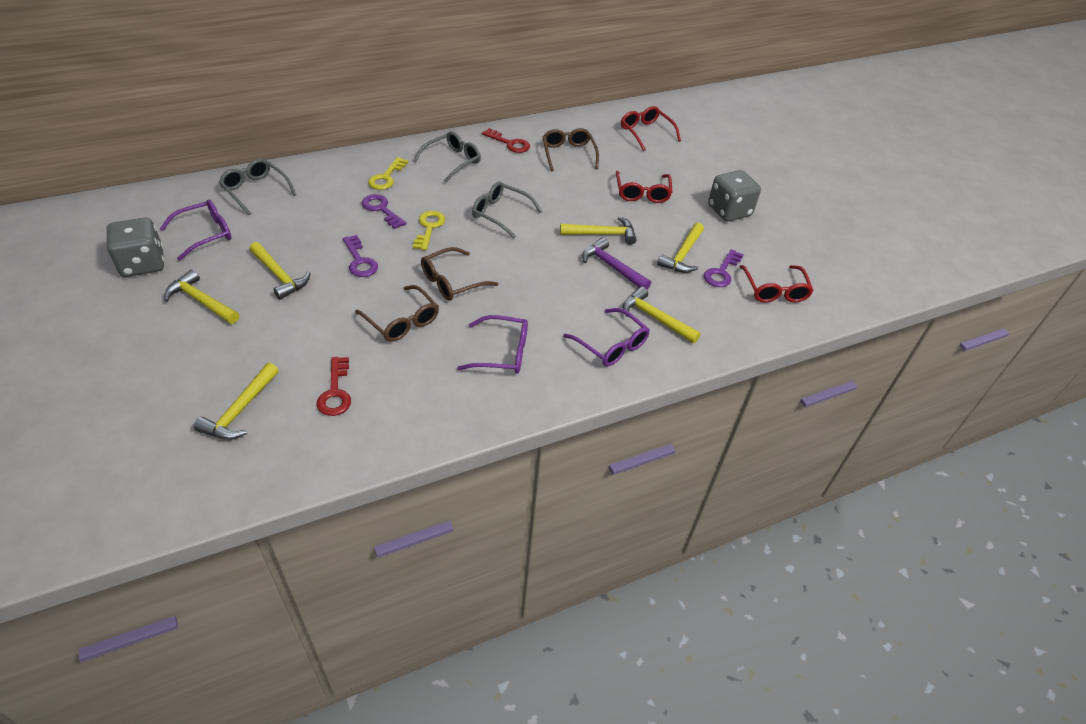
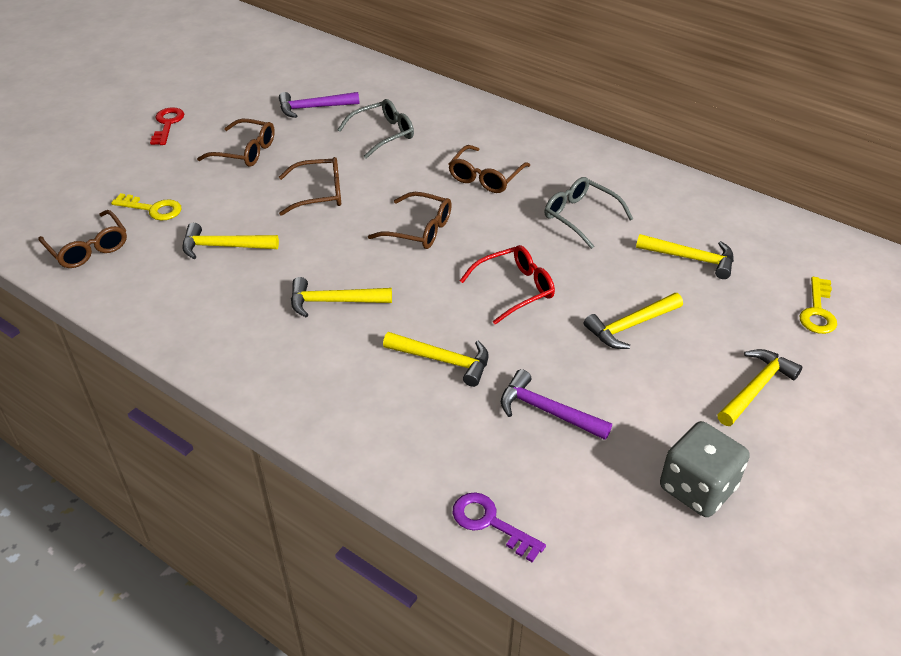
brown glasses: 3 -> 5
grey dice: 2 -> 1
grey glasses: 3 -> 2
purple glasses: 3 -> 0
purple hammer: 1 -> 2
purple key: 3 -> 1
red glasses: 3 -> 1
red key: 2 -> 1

▶ _Task to complete_:
When you output the listing, reproduce it exactly but drop its pictures.

▶ _Answer section_:
brown glasses: 3 -> 5
grey dice: 2 -> 1
grey glasses: 3 -> 2
purple glasses: 3 -> 0
purple hammer: 1 -> 2
purple key: 3 -> 1
red glasses: 3 -> 1
red key: 2 -> 1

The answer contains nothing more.